begin Source material
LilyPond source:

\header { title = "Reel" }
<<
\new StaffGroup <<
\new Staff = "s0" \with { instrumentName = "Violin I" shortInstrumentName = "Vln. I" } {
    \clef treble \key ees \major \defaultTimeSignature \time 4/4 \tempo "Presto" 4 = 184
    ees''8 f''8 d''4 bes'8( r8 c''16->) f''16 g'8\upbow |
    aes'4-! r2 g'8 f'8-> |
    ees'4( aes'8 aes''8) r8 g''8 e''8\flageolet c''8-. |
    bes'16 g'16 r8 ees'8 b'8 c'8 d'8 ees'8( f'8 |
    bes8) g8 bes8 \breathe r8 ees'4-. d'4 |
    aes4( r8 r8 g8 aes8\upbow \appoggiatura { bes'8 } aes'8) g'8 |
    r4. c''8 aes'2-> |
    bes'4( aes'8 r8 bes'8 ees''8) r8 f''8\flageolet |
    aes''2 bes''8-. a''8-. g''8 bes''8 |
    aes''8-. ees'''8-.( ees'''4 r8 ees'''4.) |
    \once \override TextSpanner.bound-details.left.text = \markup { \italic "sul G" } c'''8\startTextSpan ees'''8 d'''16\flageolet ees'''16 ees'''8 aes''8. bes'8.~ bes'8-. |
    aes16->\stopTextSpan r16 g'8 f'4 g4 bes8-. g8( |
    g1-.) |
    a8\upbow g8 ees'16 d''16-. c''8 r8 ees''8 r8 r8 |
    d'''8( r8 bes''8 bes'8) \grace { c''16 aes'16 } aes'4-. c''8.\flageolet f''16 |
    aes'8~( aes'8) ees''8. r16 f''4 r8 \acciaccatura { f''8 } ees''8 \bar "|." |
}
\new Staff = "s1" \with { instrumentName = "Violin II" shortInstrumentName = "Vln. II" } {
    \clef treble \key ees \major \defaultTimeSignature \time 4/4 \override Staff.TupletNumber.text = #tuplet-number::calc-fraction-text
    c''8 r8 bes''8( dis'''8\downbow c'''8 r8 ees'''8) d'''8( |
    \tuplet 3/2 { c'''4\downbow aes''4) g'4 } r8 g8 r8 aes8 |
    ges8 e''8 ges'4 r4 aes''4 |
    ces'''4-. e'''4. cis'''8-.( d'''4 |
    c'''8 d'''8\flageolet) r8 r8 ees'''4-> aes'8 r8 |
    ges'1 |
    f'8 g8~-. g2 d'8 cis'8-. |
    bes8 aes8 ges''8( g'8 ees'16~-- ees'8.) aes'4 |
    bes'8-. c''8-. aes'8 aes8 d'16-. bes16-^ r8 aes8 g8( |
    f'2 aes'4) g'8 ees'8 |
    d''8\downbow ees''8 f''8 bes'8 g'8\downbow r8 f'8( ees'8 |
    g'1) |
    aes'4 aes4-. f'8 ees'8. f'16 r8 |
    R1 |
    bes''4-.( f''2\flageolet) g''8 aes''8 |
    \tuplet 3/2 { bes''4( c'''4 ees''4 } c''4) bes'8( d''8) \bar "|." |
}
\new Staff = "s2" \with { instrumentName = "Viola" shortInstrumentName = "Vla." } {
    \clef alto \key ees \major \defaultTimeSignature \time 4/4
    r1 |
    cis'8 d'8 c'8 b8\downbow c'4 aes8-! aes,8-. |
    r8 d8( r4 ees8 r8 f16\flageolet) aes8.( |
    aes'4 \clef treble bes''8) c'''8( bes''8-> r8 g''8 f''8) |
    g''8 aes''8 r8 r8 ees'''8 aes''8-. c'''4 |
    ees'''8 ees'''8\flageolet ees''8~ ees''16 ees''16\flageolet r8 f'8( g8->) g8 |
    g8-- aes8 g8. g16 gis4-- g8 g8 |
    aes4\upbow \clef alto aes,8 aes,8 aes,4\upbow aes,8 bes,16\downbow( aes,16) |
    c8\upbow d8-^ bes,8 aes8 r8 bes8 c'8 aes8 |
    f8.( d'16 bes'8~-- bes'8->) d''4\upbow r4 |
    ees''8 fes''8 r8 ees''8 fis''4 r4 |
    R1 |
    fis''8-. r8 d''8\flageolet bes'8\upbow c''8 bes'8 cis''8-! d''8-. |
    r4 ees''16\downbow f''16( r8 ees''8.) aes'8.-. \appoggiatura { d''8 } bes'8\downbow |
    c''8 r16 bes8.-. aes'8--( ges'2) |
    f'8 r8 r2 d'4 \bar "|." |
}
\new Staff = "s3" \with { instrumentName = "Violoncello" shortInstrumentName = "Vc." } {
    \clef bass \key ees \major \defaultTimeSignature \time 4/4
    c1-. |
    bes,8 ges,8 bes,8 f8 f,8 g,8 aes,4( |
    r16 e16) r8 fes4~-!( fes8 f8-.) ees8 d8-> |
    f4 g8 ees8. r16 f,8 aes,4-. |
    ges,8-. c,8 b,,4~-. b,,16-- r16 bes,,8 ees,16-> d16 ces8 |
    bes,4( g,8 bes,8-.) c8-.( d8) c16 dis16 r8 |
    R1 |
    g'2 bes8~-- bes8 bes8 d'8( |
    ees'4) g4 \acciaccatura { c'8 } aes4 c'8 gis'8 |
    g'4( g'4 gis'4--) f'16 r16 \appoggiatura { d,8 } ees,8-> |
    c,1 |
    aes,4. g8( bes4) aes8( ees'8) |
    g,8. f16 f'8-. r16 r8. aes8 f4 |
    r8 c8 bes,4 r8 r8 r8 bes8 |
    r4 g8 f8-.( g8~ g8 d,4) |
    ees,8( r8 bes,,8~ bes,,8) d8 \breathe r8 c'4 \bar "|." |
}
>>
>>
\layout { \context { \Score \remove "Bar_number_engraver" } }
end Source material
Return every line of the entries above that contains the string "treble". Case counts.

    \clef treble \key ees \major \defaultTimeSignature \time 4/4 \tempo "Presto" 4 = 184
    \clef treble \key ees \major \defaultTimeSignature \time 4/4 \override Staff.TupletNumber.text = #tuplet-number::calc-fraction-text
    aes'4 \clef treble bes''8) c'''8( bes''8-> r8 g''8 f''8) |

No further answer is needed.